■ **TASK INSTRUCTIONS**:
A verbatim repetition of the data below is requested, without images.

■ **INFORMATION PROVIDED**:
↓

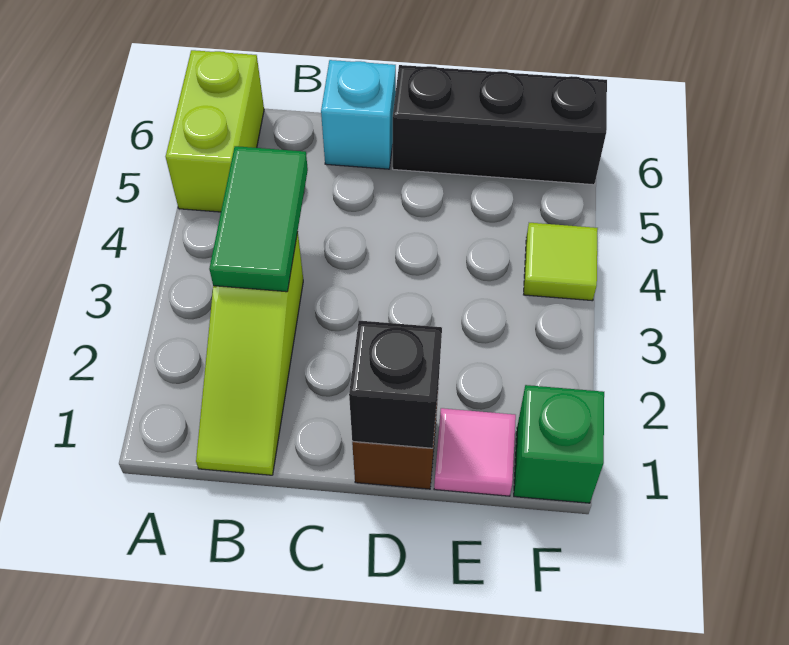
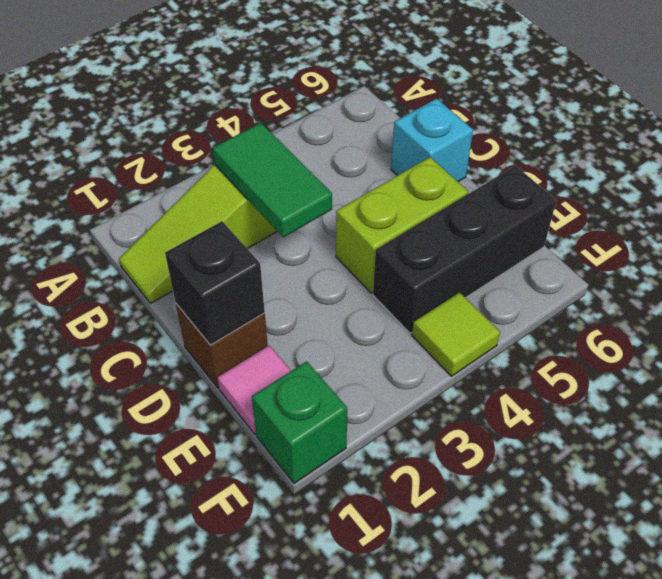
lime brick A5:A6 level 1 -> lime brick D4:D5 level 1
green tile B3:B4 level 2 -> green tile B3:C3 level 2
black brick D6:F6 level 1 -> black brick E4:E6 level 1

↑

■ **EXERCISE RESPONSE**:
lime brick A5:A6 level 1 -> lime brick D4:D5 level 1
green tile B3:B4 level 2 -> green tile B3:C3 level 2
black brick D6:F6 level 1 -> black brick E4:E6 level 1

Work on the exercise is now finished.